Work task →
A single number is the answer: the count of lines in these records with "resized" in them.
□ □ □ □ □
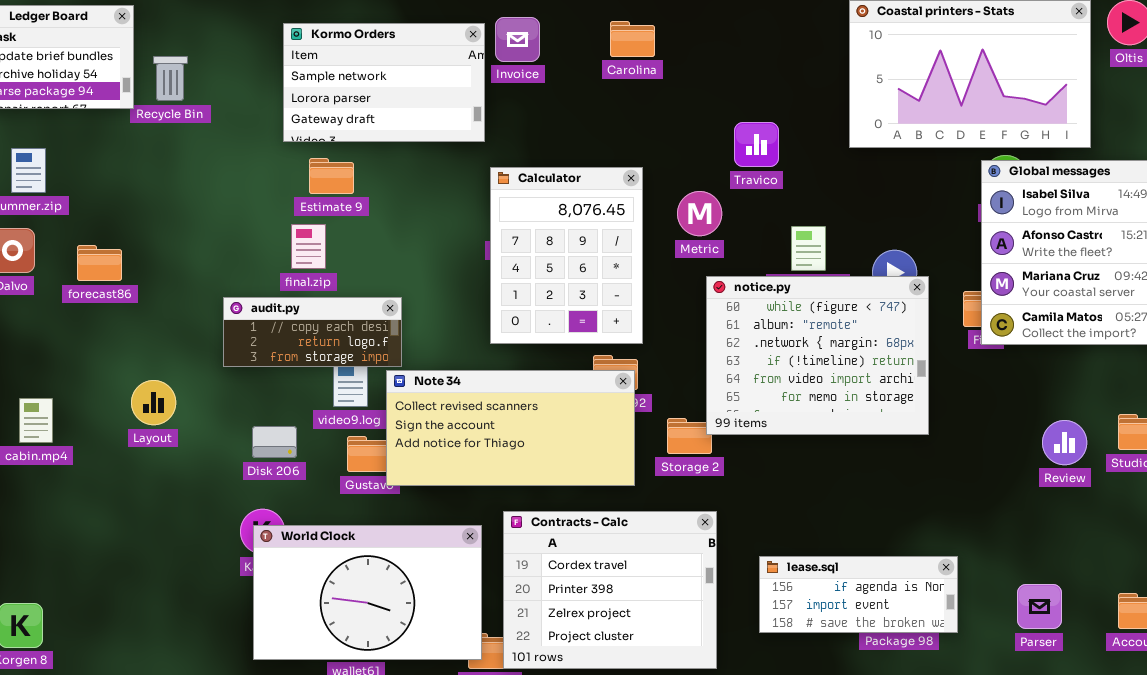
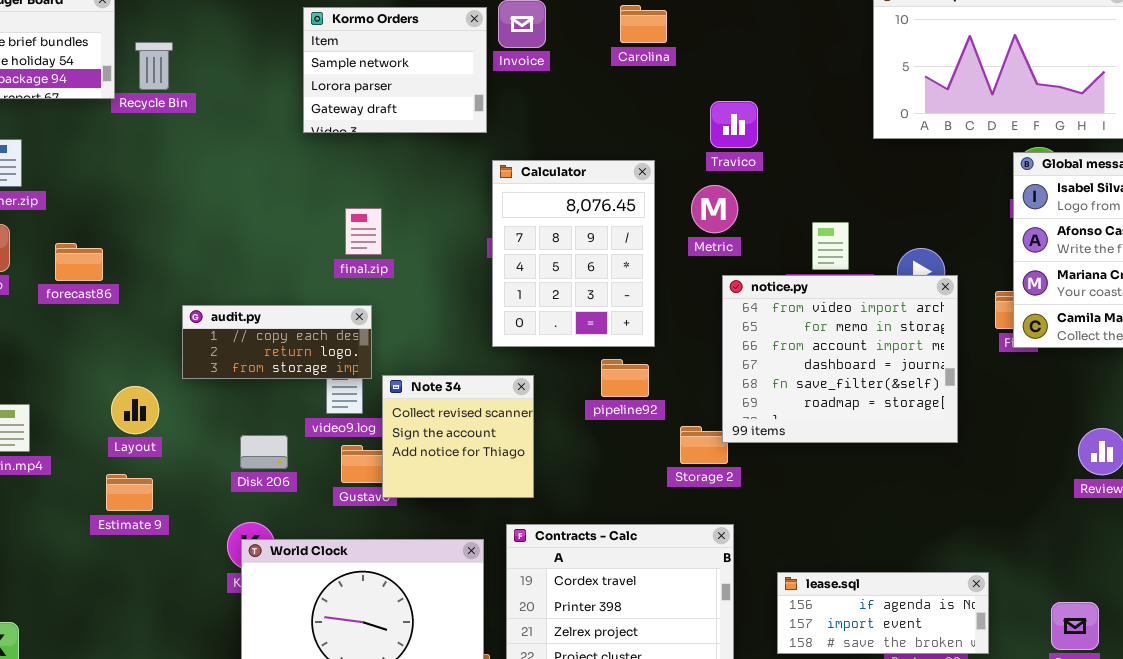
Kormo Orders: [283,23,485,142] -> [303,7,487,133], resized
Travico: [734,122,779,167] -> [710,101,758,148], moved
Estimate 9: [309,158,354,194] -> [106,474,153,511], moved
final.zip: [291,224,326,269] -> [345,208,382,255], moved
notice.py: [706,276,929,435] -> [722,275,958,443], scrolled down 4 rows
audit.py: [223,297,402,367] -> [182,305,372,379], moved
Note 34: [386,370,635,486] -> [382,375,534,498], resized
□ □ □ □ □
Answer for this exercise →
2